*** Opening Provided data ***

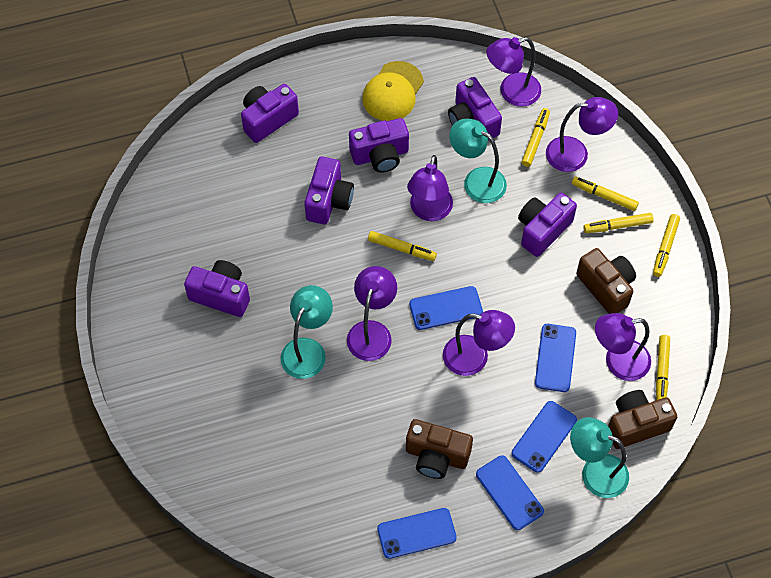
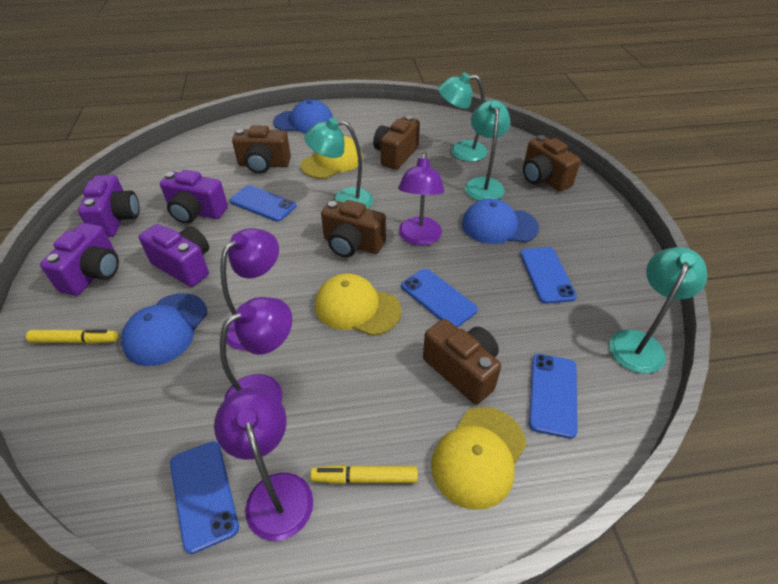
blue cap: 0 -> 3
brown camera: 3 -> 5
purple camera: 6 -> 4
purple lamp: 6 -> 4
turquoise lamp: 3 -> 4
yellow cap: 1 -> 3
yellow marker: 6 -> 2

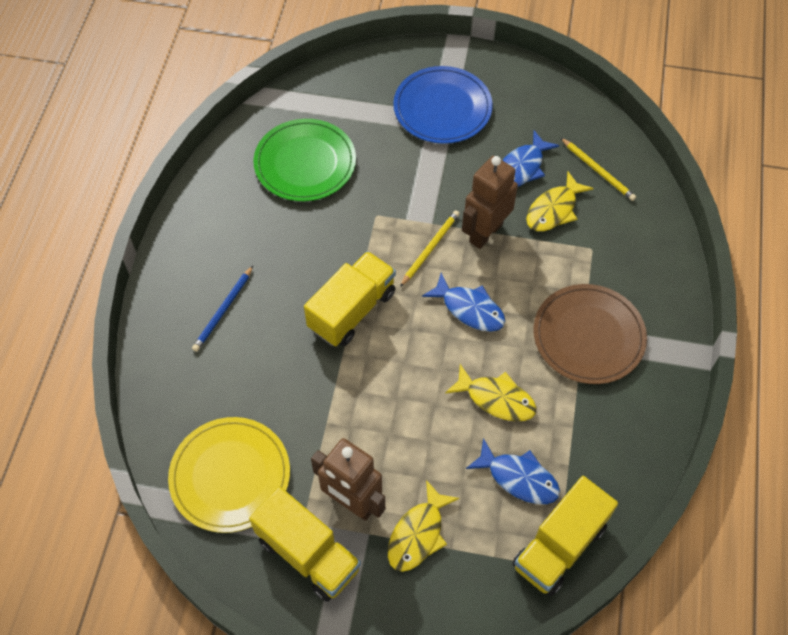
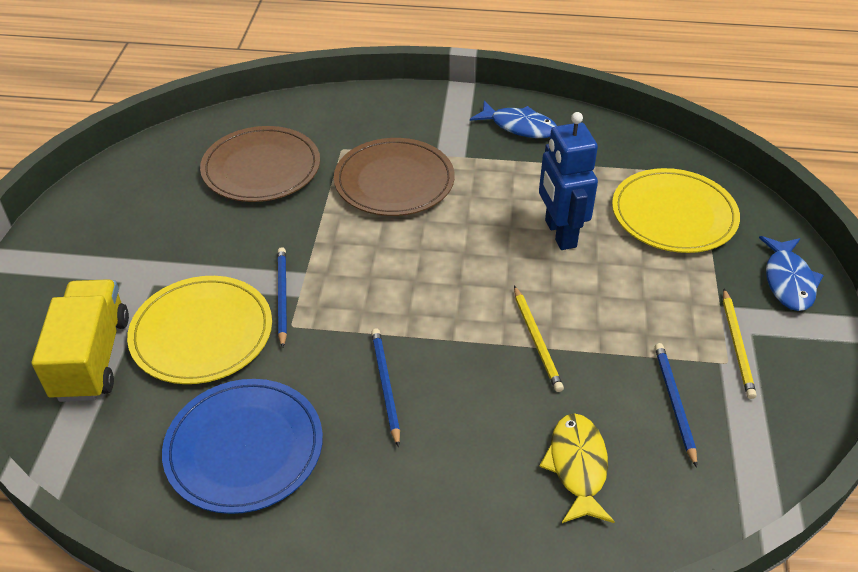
blue fish: 3 -> 2
blue pencil: 1 -> 3
blue robot: 0 -> 1
brown plate: 1 -> 2
brown robot: 2 -> 0
green plate: 1 -> 0
yellow fish: 3 -> 1
yellow plate: 1 -> 2
yellow truck: 3 -> 1

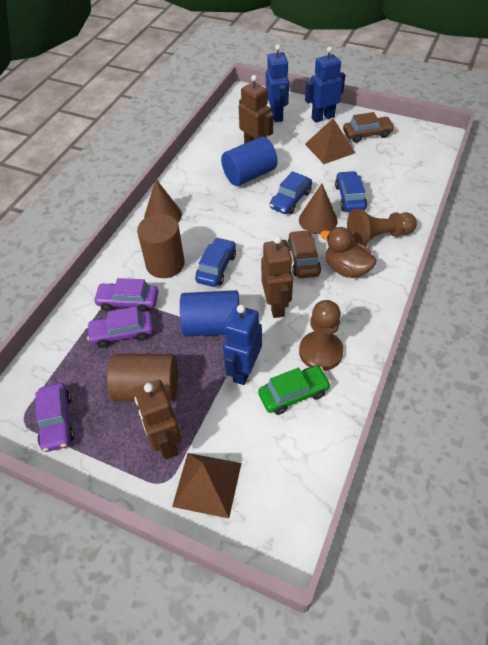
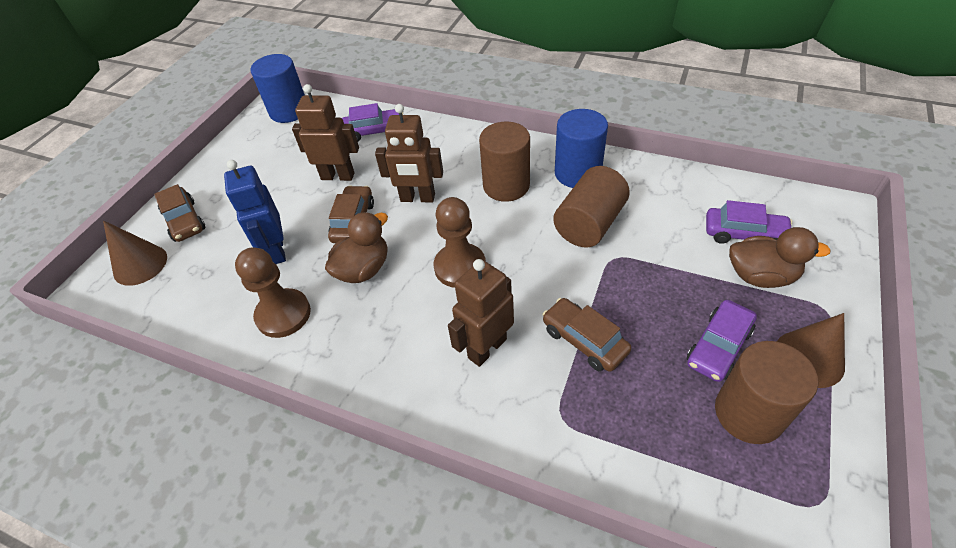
blue car: 3 -> 0
blue robot: 3 -> 1
brown car: 2 -> 3
brown cylinder: 2 -> 3
brown duck: 1 -> 2
brown pyramid: 2 -> 0
green car: 1 -> 0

*** Closing Provided data ***

With every picture left out, print exactly the lines from the one containing "turquoise lamp: 3 -> 4" through the final line of the material above.

turquoise lamp: 3 -> 4
yellow cap: 1 -> 3
yellow marker: 6 -> 2

blue fish: 3 -> 2
blue pencil: 1 -> 3
blue robot: 0 -> 1
brown plate: 1 -> 2
brown robot: 2 -> 0
green plate: 1 -> 0
yellow fish: 3 -> 1
yellow plate: 1 -> 2
yellow truck: 3 -> 1

blue car: 3 -> 0
blue robot: 3 -> 1
brown car: 2 -> 3
brown cylinder: 2 -> 3
brown duck: 1 -> 2
brown pyramid: 2 -> 0
green car: 1 -> 0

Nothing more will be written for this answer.